*Work instructions*
Working from the entries that follow, transcribe exactly and only the lines from the one with "TR5: NMOS BSS138" through the last, pictures excluded.

*The data*
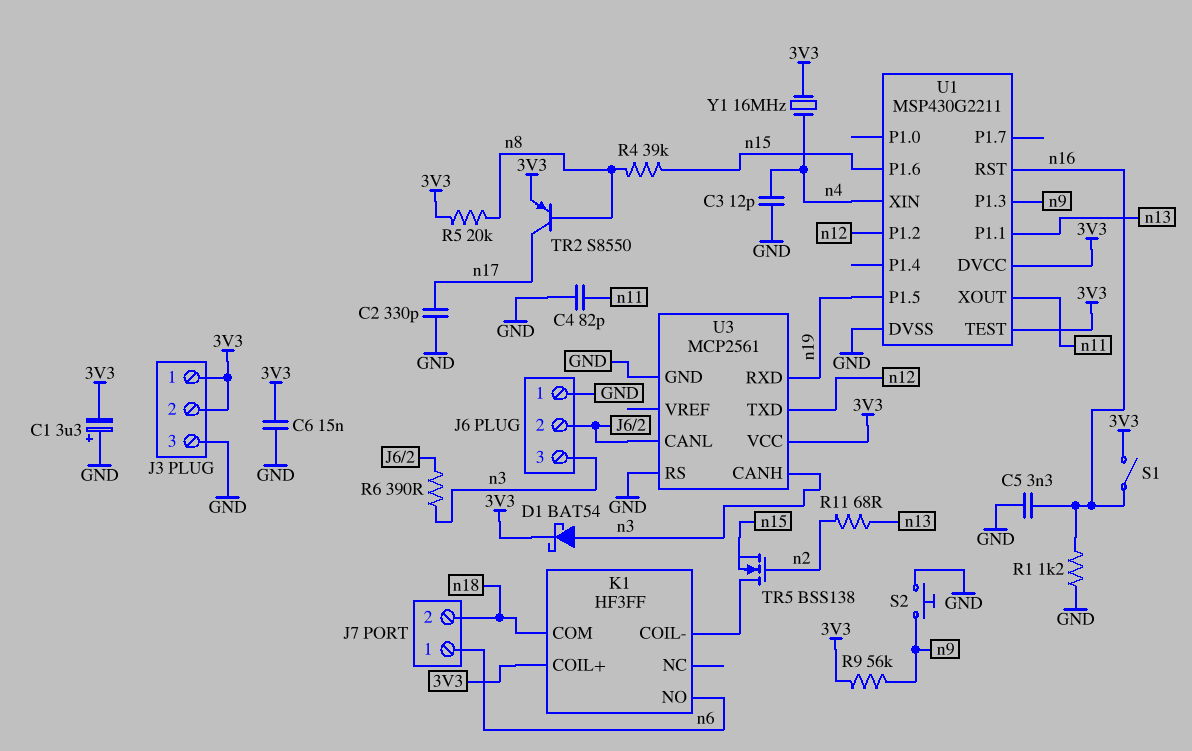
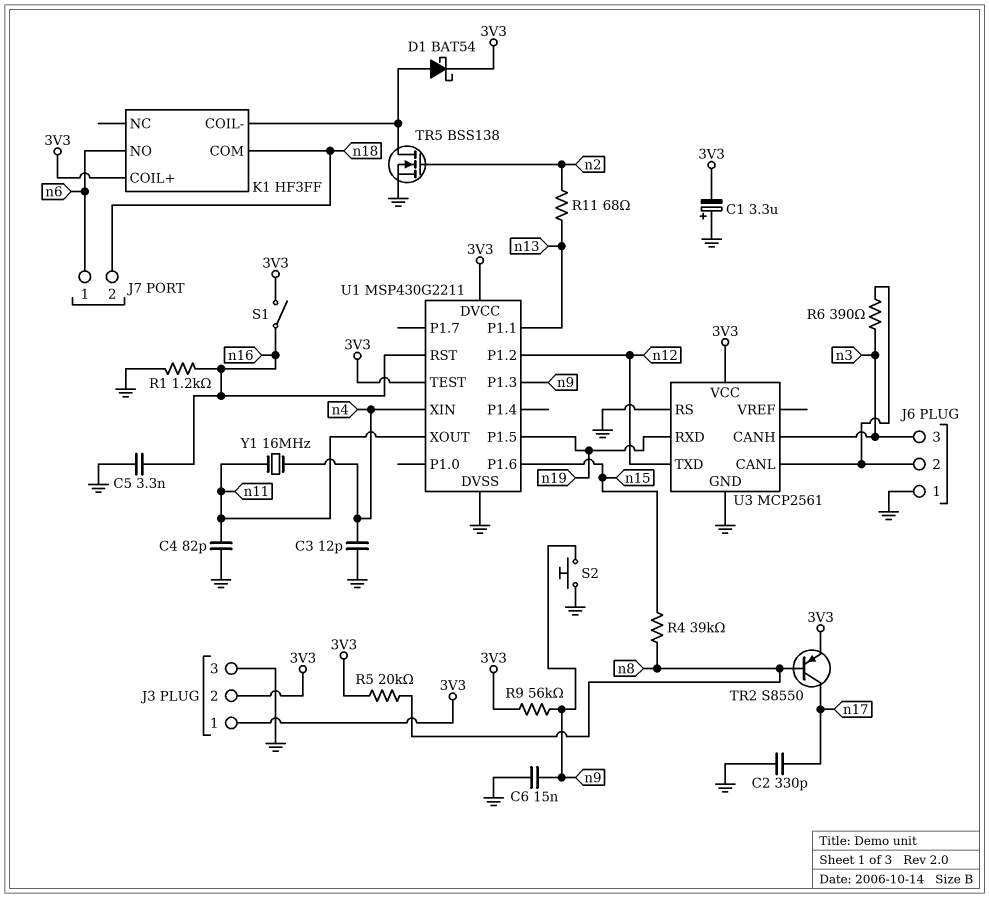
C6: 15nF (3V3, GND) -> 15nF (GND, n9)
D1: schottky BAT54 (A n3, K 3V3) -> schottky BAT54 (A K1/COIL-, K 3V3)
TR5: NMOS BSS138 (G n2, D K1/COIL-, S n15) -> NMOS BSS138 (G n2, D K1/COIL-, S GND)
Y1: 16MHz (3V3, n4) -> 16MHz (n4, n11)

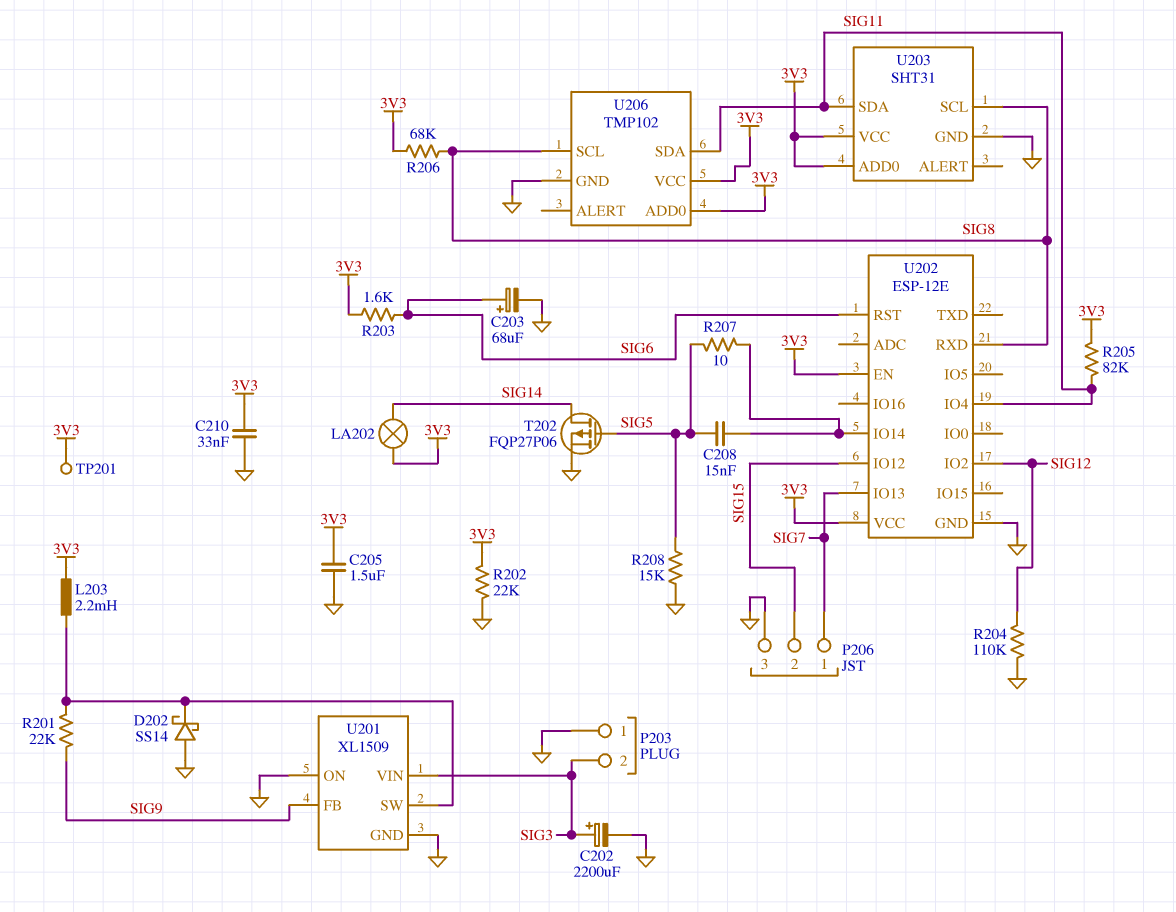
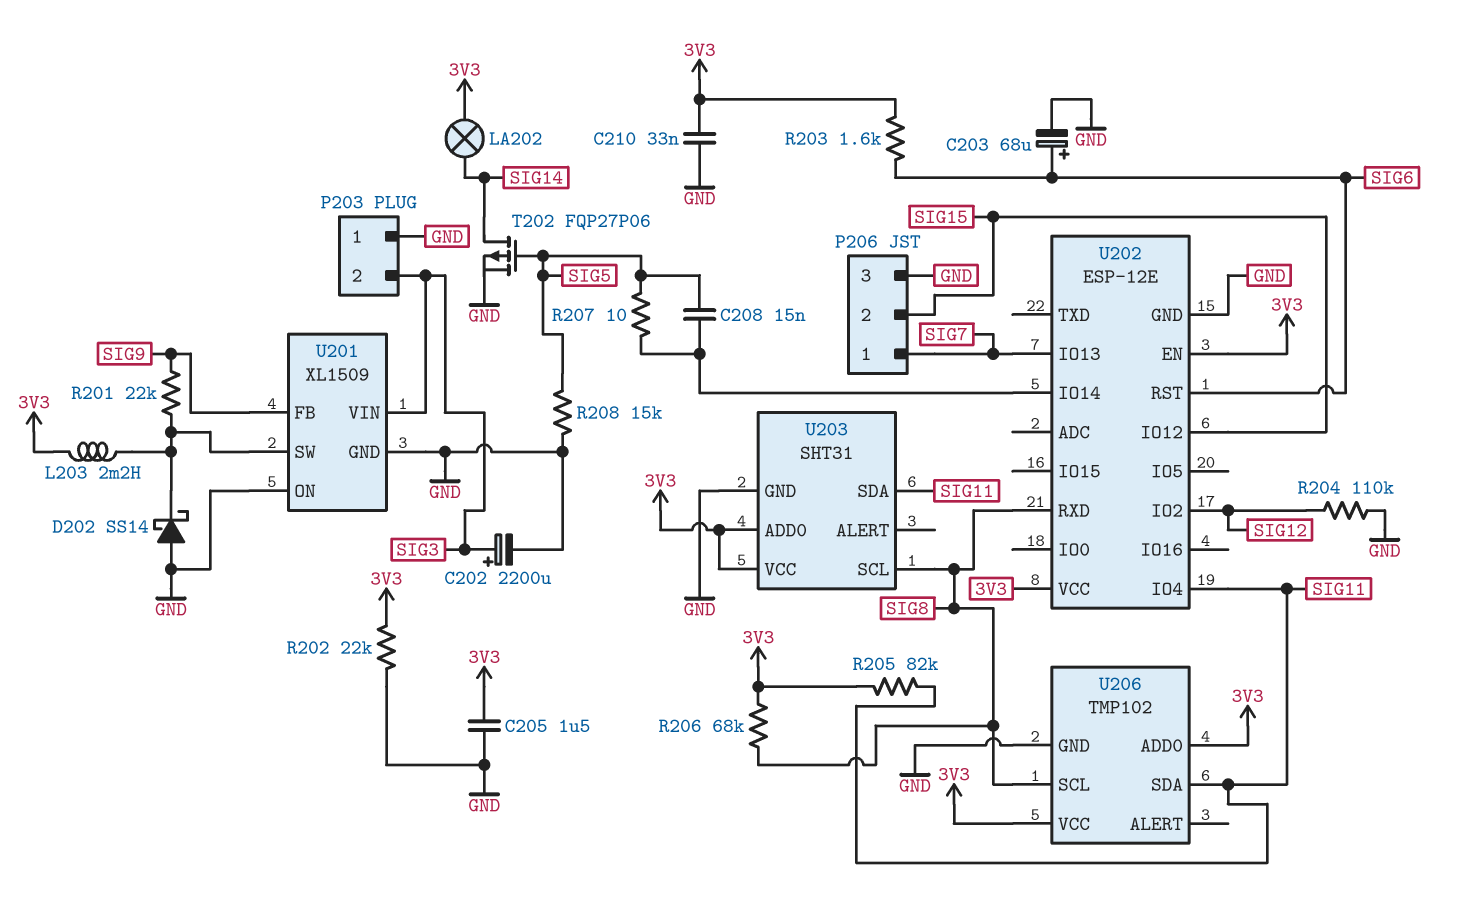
TP201: test point (3V3) -> none

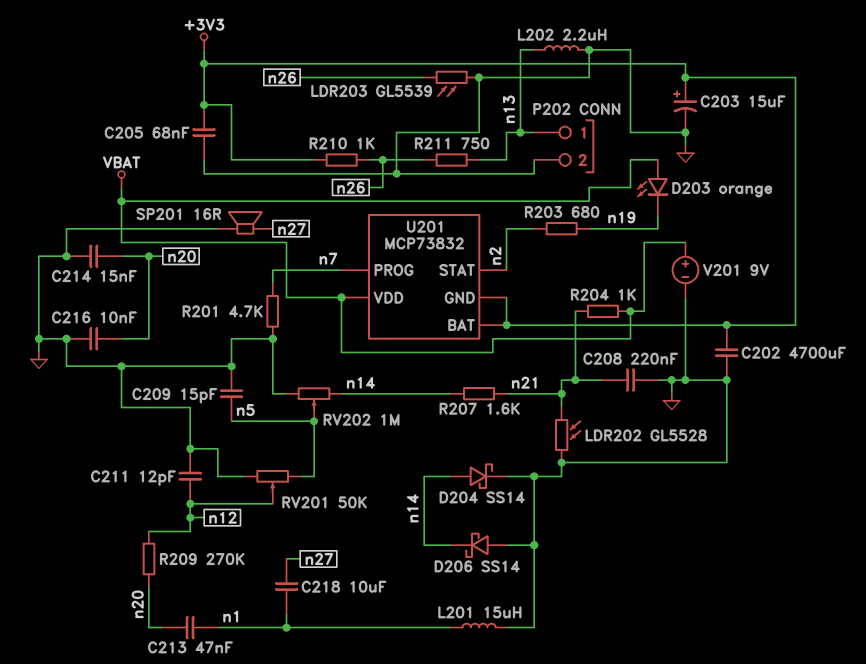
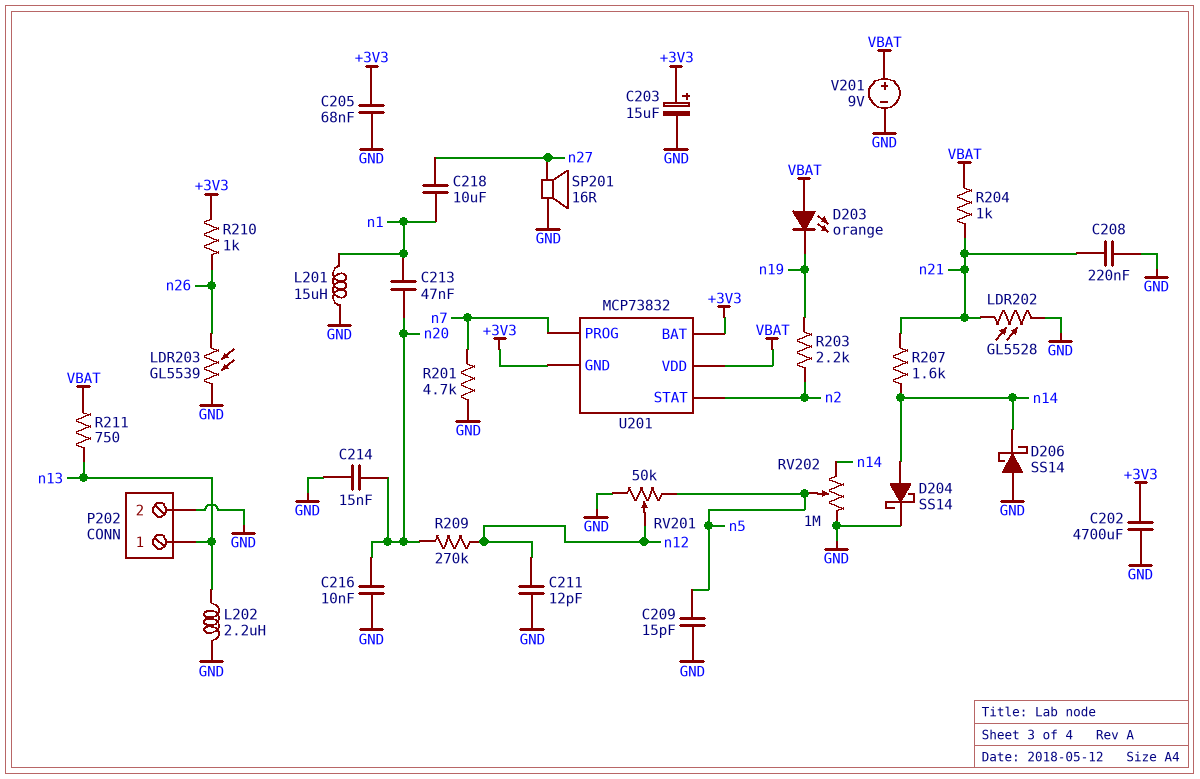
R203: 680 (n2, n19) -> 2.2k (n2, n19)
R211: 750 (n13, n26) -> 750 (VBAT, n13)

*Result of the task*
TR5: NMOS BSS138 (G n2, D K1/COIL-, S n15) -> NMOS BSS138 (G n2, D K1/COIL-, S GND)
Y1: 16MHz (3V3, n4) -> 16MHz (n4, n11)

TP201: test point (3V3) -> none

R203: 680 (n2, n19) -> 2.2k (n2, n19)
R211: 750 (n13, n26) -> 750 (VBAT, n13)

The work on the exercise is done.